(Stored items)
··········
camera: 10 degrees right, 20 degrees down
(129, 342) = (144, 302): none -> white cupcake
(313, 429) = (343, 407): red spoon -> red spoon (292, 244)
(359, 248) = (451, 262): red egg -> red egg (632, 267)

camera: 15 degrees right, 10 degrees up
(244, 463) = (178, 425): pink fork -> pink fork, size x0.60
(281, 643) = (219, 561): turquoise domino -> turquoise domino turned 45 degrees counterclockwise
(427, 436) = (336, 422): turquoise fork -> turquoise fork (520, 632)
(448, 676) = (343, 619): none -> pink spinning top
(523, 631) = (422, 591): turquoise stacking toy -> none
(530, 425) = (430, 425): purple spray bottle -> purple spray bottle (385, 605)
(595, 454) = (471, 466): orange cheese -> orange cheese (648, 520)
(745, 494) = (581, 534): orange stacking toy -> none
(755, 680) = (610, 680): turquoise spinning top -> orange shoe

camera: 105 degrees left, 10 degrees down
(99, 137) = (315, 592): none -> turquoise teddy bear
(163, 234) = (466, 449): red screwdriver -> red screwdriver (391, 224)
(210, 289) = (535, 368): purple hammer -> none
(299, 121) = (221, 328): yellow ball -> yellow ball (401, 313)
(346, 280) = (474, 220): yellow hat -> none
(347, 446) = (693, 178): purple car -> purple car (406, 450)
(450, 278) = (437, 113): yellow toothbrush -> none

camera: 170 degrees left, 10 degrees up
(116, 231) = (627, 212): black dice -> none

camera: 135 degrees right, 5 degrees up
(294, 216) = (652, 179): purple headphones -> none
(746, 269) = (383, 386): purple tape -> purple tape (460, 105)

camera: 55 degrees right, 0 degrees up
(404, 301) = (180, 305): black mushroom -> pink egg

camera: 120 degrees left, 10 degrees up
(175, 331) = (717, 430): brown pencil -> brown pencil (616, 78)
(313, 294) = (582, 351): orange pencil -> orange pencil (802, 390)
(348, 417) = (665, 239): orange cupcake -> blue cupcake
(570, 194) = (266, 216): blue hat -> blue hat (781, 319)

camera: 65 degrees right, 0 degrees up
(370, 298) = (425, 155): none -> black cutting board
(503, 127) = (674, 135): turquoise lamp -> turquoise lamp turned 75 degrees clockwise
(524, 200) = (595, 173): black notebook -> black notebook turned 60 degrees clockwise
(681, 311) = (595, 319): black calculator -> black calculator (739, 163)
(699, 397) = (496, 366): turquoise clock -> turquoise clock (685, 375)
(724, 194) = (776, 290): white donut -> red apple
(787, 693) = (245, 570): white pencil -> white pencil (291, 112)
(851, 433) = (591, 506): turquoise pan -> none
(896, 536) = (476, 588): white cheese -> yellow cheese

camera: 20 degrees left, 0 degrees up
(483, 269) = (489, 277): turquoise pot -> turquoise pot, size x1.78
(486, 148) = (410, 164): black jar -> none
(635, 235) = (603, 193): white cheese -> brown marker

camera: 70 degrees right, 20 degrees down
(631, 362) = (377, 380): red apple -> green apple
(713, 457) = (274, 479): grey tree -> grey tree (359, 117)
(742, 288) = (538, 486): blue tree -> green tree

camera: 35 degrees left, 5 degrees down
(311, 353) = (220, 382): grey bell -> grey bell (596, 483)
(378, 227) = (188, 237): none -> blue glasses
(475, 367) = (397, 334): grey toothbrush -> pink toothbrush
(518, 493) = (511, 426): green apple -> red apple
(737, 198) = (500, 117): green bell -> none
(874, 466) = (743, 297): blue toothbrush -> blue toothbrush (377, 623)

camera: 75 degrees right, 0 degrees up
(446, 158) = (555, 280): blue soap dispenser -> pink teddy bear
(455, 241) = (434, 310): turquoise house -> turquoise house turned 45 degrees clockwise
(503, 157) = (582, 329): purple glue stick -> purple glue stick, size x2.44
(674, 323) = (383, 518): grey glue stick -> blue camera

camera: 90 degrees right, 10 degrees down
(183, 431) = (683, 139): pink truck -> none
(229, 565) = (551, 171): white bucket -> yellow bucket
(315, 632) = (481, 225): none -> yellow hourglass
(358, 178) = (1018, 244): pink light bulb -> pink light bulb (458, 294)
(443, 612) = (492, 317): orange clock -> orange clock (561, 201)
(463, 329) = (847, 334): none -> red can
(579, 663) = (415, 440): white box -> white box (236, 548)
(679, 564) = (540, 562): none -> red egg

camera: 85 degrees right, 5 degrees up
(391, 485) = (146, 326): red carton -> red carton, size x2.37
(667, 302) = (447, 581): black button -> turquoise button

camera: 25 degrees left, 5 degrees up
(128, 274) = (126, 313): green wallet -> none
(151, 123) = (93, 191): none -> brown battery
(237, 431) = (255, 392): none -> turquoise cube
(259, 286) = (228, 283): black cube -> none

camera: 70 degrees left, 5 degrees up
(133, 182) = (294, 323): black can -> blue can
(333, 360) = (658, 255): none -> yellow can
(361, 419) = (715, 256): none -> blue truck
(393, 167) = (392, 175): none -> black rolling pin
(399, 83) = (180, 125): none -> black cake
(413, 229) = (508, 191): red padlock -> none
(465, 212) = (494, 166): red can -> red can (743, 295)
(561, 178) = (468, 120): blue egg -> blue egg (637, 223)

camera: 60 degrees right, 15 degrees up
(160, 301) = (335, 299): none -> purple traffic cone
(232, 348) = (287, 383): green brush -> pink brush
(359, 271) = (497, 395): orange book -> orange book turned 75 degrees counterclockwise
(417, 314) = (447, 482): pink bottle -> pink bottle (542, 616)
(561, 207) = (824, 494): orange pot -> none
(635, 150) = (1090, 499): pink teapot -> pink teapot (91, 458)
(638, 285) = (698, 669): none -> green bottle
··········
* Exercise description
Scan the records above for the string "right", then copy each line where it turns up.

* Answer box
camera: 10 degrees right, 20 degrees down
camera: 15 degrees right, 10 degrees up
camera: 135 degrees right, 5 degrees up
camera: 55 degrees right, 0 degrees up
camera: 65 degrees right, 0 degrees up
camera: 70 degrees right, 20 degrees down
camera: 75 degrees right, 0 degrees up
camera: 90 degrees right, 10 degrees down
camera: 85 degrees right, 5 degrees up
camera: 60 degrees right, 15 degrees up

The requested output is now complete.